_DATA TO EXAMINE_:
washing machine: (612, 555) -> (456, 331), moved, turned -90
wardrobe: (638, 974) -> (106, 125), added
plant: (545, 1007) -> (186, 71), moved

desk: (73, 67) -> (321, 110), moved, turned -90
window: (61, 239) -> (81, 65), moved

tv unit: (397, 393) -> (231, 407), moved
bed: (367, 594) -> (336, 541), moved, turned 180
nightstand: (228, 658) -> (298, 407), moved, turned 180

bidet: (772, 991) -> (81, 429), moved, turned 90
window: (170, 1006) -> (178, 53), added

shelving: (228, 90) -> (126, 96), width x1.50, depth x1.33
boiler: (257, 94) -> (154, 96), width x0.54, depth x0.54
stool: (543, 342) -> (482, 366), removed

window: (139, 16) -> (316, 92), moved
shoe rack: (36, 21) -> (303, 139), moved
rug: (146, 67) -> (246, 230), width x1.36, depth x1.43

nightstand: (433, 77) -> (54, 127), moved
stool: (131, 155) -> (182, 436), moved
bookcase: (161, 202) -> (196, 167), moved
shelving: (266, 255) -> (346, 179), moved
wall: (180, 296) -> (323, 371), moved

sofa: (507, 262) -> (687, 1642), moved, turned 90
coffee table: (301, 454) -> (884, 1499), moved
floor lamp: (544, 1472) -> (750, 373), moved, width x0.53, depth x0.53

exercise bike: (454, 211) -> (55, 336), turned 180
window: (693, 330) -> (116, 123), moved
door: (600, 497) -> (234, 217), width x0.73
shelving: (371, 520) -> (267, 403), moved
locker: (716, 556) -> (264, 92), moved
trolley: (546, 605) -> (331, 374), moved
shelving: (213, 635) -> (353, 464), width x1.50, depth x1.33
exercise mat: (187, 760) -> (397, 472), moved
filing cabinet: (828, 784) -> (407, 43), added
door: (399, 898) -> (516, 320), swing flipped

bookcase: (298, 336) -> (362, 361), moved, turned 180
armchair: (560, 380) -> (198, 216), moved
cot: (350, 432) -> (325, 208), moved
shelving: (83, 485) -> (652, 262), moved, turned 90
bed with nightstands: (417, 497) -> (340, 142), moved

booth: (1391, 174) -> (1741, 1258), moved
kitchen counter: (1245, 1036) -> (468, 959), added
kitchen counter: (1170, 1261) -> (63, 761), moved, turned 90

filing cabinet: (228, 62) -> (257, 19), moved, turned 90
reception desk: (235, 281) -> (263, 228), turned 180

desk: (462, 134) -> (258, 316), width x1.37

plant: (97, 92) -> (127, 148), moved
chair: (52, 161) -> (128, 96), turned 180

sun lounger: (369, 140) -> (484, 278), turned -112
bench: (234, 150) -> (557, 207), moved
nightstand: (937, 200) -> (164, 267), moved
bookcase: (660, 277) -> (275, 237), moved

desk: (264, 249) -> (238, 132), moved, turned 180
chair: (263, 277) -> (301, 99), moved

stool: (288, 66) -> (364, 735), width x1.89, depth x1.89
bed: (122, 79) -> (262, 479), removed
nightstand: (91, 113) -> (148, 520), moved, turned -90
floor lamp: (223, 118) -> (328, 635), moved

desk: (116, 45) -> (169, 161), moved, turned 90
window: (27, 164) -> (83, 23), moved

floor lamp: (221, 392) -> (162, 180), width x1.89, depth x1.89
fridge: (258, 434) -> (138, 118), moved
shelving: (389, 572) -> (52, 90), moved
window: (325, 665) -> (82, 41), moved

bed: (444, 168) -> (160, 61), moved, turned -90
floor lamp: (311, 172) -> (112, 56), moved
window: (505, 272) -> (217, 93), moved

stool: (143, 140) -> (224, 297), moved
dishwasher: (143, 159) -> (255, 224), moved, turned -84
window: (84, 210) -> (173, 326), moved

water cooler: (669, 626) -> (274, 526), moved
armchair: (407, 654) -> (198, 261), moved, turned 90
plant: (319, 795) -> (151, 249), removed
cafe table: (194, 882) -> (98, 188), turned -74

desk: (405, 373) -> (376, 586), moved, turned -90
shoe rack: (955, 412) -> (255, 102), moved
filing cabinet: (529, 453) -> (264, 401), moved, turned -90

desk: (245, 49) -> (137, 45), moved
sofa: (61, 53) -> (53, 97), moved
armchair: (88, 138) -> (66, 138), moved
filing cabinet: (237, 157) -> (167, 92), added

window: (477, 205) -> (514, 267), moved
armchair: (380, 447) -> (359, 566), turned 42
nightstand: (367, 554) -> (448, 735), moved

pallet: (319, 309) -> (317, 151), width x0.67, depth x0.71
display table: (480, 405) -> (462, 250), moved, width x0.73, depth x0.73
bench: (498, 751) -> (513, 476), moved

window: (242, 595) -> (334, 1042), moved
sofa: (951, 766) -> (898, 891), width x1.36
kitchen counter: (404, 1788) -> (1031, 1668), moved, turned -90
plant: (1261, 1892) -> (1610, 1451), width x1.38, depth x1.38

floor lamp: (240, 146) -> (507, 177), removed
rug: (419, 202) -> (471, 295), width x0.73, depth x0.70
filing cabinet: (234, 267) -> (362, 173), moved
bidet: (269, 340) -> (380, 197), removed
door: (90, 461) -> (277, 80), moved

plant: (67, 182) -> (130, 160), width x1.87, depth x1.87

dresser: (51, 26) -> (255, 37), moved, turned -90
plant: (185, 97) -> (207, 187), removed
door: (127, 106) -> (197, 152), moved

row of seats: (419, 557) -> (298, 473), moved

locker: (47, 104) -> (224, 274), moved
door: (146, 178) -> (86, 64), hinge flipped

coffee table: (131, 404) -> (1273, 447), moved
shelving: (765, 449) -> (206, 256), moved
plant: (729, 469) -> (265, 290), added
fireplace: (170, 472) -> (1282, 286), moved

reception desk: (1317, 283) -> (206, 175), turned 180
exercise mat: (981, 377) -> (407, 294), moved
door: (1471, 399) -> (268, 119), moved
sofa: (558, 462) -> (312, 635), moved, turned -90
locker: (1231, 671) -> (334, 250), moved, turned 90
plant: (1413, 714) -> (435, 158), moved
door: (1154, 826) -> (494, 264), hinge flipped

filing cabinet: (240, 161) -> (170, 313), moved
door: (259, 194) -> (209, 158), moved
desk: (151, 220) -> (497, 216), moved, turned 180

_WORK INSTRUCTIONS_:
Each line of the records that contains the string "lamp" must be copied.

_YOUR SOLUTION_:
floor lamp: (544, 1472) -> (750, 373), moved, width x0.53, depth x0.53
floor lamp: (223, 118) -> (328, 635), moved
floor lamp: (221, 392) -> (162, 180), width x1.89, depth x1.89
floor lamp: (311, 172) -> (112, 56), moved
floor lamp: (240, 146) -> (507, 177), removed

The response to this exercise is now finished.